[Items from a data source]
★ ★ ★ ★

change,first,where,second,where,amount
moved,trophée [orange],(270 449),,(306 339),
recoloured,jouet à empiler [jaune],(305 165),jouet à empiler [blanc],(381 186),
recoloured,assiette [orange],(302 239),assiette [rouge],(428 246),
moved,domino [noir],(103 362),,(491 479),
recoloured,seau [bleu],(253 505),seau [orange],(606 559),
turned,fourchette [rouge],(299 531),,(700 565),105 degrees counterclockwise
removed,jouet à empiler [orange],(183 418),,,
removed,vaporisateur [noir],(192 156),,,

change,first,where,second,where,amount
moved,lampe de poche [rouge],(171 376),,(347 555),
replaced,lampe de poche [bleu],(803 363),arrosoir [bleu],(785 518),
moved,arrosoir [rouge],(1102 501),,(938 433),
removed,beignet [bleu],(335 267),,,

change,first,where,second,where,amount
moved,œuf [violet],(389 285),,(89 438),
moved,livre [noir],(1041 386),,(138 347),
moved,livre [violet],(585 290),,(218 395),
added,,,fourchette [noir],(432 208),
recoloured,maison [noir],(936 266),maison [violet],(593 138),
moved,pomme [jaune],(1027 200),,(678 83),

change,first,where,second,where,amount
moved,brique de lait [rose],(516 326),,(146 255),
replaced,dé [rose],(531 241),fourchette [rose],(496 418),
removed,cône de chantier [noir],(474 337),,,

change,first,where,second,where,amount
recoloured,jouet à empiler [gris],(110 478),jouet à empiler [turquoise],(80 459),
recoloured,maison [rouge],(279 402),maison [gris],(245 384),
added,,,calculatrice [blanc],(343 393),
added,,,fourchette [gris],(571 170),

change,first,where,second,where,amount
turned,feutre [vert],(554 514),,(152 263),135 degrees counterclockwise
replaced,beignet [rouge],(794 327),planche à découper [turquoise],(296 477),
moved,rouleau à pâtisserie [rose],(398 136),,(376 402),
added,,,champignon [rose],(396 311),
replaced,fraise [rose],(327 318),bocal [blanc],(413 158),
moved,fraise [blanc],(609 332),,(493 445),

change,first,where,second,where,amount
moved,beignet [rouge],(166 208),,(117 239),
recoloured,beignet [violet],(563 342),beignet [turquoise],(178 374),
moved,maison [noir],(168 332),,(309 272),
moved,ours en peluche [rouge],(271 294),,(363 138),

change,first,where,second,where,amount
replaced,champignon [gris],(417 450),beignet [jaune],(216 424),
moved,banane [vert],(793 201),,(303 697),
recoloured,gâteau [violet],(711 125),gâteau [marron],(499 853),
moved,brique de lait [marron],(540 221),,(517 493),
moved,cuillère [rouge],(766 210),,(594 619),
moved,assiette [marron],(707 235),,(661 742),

★ ★ ★ ★

- [Assigned task] For this exercise, please output exactly the lines above starting at the line with "recoloured,seau [bleu],(253 505),seau" and ending at the line with "removed,jouet à empiler", ends included.

- [Task solution]
recoloured,seau [bleu],(253 505),seau [orange],(606 559),
turned,fourchette [rouge],(299 531),,(700 565),105 degrees counterclockwise
removed,jouet à empiler [orange],(183 418),,,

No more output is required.